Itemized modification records
'''

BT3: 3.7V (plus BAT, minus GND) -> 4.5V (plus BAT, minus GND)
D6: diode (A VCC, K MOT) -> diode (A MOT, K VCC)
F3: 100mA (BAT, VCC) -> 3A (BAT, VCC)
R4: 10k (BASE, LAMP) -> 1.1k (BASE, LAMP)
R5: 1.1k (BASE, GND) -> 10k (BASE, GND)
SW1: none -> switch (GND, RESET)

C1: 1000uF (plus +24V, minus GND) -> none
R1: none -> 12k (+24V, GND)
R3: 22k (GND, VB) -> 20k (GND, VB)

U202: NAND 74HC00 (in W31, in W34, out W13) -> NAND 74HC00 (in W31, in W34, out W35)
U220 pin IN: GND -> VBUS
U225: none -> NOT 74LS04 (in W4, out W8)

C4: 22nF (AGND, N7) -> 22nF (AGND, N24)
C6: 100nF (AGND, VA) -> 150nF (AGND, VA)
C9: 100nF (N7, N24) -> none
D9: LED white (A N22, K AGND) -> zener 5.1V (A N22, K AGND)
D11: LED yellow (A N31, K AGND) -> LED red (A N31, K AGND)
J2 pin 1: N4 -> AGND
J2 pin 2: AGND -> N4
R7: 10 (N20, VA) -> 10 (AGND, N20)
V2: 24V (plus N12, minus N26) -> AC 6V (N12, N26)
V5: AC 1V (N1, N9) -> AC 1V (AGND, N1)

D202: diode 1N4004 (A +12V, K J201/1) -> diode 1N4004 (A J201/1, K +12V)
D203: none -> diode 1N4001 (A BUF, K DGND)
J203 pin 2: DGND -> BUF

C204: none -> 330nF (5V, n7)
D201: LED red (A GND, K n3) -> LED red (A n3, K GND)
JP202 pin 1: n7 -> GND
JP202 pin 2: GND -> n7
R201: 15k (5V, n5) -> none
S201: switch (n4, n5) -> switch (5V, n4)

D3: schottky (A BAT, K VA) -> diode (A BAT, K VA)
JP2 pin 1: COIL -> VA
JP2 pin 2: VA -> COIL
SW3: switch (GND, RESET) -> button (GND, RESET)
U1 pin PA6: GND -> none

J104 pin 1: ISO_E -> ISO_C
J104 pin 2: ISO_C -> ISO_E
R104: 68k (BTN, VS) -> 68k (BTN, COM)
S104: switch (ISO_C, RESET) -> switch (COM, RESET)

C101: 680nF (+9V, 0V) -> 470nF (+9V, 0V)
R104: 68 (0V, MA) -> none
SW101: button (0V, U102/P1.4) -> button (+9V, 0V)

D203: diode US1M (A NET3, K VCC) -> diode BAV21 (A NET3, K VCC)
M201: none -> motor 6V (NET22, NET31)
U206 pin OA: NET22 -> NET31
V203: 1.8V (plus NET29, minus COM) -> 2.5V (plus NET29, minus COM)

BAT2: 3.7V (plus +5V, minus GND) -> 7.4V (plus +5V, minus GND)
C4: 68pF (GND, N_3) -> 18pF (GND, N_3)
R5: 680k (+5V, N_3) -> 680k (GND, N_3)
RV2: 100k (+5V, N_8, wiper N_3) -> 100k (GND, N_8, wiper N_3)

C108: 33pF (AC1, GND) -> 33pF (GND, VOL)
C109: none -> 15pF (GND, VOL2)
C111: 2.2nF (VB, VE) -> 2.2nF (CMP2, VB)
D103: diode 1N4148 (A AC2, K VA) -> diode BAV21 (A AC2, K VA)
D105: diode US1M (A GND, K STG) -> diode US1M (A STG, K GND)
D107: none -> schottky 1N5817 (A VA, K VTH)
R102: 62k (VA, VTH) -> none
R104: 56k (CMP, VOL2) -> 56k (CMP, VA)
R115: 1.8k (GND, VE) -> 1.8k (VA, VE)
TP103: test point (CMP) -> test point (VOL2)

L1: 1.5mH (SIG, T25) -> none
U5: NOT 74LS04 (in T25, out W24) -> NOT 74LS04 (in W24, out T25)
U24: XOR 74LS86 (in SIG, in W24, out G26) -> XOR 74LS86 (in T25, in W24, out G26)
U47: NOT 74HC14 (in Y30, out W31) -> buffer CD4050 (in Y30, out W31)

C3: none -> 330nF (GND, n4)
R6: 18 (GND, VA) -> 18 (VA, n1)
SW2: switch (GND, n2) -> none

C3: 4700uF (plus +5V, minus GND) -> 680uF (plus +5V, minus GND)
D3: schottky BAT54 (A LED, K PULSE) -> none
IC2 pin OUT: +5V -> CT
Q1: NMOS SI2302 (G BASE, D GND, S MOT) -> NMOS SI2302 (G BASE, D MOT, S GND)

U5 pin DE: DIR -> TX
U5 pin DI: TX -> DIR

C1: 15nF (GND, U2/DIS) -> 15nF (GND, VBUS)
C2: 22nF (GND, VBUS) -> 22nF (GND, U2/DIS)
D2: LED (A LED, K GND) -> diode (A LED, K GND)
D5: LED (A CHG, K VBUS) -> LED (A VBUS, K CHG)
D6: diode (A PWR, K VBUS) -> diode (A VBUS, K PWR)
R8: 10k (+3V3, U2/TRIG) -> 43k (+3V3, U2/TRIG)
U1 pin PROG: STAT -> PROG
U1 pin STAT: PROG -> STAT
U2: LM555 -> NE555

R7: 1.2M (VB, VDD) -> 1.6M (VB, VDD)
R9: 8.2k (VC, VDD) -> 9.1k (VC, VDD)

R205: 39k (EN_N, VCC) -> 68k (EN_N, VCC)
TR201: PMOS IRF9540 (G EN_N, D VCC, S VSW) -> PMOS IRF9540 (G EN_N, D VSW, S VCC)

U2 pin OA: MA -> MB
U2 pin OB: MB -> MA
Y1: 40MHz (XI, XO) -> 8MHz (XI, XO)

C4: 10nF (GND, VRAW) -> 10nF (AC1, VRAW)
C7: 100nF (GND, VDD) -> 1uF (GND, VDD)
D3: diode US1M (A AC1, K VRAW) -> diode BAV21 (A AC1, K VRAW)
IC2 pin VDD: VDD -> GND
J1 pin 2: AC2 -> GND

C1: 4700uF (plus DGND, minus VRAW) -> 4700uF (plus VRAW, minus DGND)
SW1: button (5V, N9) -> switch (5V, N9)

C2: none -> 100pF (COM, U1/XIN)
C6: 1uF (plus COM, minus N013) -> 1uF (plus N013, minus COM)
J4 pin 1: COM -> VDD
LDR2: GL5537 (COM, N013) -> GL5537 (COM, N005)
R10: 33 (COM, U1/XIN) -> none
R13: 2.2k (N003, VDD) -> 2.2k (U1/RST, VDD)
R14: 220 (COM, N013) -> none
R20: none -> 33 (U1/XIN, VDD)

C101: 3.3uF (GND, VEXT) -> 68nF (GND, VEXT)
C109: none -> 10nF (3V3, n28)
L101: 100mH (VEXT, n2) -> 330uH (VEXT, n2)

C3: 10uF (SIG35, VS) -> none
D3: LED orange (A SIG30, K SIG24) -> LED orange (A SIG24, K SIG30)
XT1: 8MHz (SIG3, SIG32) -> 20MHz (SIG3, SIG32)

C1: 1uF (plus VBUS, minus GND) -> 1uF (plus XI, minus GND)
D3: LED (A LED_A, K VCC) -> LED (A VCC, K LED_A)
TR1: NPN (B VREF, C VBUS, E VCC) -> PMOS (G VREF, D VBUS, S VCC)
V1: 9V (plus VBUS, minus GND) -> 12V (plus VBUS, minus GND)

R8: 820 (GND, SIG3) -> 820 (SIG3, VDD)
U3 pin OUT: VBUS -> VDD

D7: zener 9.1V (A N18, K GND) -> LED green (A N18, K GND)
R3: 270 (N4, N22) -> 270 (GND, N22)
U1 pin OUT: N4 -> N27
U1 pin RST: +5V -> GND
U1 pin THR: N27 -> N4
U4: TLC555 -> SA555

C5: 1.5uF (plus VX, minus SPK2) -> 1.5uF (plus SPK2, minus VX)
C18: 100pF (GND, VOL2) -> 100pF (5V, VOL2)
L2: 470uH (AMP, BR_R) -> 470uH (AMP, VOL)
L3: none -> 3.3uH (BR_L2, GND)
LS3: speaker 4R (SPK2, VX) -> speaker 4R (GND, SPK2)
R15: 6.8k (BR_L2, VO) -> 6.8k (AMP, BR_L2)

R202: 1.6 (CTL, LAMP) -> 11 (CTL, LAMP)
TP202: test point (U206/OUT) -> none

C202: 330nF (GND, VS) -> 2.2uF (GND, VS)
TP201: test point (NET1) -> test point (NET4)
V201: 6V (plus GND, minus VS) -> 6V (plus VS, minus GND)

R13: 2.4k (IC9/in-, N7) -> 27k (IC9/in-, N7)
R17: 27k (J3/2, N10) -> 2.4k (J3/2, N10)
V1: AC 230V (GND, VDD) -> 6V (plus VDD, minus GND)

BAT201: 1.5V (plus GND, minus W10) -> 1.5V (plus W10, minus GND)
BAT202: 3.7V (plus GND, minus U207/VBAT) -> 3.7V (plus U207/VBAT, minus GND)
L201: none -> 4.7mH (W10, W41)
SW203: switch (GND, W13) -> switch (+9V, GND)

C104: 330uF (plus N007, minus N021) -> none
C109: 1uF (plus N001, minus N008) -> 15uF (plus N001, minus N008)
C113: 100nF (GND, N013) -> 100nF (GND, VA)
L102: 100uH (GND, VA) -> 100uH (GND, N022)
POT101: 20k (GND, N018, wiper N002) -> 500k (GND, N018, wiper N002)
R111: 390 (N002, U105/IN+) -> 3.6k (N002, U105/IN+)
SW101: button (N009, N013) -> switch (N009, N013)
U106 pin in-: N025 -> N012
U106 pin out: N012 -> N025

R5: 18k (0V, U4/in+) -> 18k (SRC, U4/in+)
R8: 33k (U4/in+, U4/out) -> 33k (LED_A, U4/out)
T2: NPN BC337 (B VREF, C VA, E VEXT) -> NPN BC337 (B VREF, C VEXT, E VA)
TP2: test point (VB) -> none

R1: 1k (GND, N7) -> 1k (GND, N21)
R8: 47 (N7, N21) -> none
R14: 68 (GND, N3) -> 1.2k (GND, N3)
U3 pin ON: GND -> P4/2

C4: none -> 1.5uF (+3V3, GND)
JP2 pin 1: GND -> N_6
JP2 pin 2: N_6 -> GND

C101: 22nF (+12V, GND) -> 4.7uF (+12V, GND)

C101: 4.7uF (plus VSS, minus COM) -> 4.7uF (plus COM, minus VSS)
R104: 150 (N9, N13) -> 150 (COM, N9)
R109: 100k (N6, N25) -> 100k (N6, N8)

'''

**WORK ITEM:** Each line from the top of the entries above through the line containing "R3: 22k (GND, VB) -> 20k (GND, VB)" must be transcribed exactly, and no other line may appear.

**EXERCISE RESULT:**
BT3: 3.7V (plus BAT, minus GND) -> 4.5V (plus BAT, minus GND)
D6: diode (A VCC, K MOT) -> diode (A MOT, K VCC)
F3: 100mA (BAT, VCC) -> 3A (BAT, VCC)
R4: 10k (BASE, LAMP) -> 1.1k (BASE, LAMP)
R5: 1.1k (BASE, GND) -> 10k (BASE, GND)
SW1: none -> switch (GND, RESET)

C1: 1000uF (plus +24V, minus GND) -> none
R1: none -> 12k (+24V, GND)
R3: 22k (GND, VB) -> 20k (GND, VB)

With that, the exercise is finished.